* _Problem to work on_
Exactly the lines from the start of the data below through the line that contains "brown dice 403, 216" are to be copied, with pictures left out.

* _Dataset excerpts_
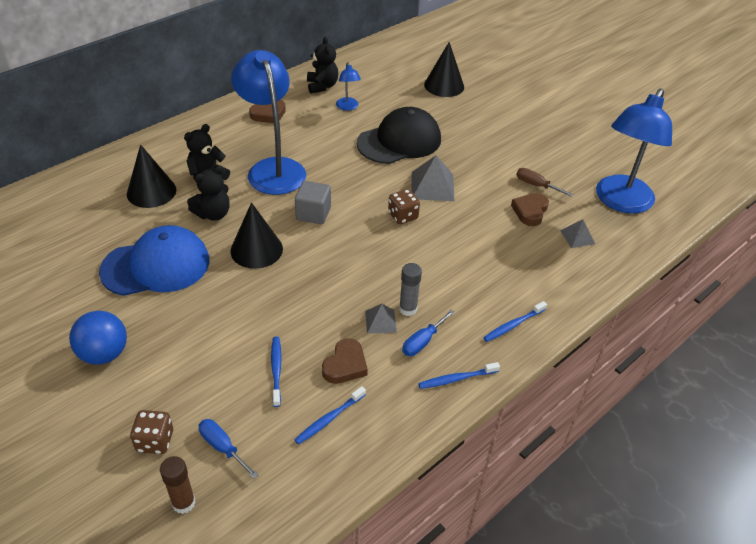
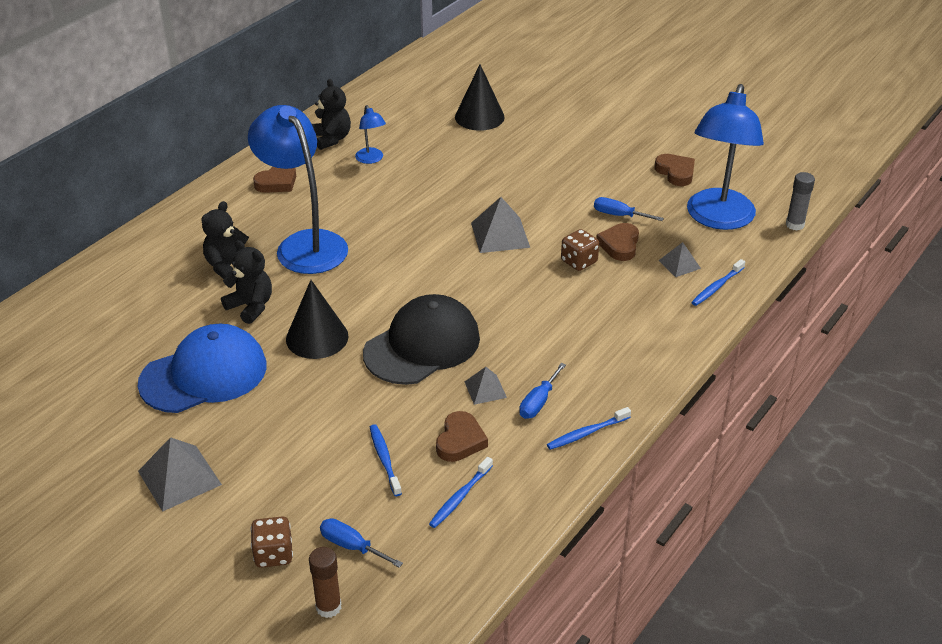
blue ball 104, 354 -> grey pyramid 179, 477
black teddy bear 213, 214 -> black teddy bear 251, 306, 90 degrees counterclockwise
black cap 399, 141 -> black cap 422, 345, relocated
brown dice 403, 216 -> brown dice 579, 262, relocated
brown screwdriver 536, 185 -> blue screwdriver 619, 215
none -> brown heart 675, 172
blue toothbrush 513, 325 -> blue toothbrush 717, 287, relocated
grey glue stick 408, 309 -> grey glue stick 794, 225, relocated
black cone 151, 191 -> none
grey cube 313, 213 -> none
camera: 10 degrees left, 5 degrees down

* _Result_
blue ball 104, 354 -> grey pyramid 179, 477
black teddy bear 213, 214 -> black teddy bear 251, 306, 90 degrees counterclockwise
black cap 399, 141 -> black cap 422, 345, relocated
brown dice 403, 216 -> brown dice 579, 262, relocated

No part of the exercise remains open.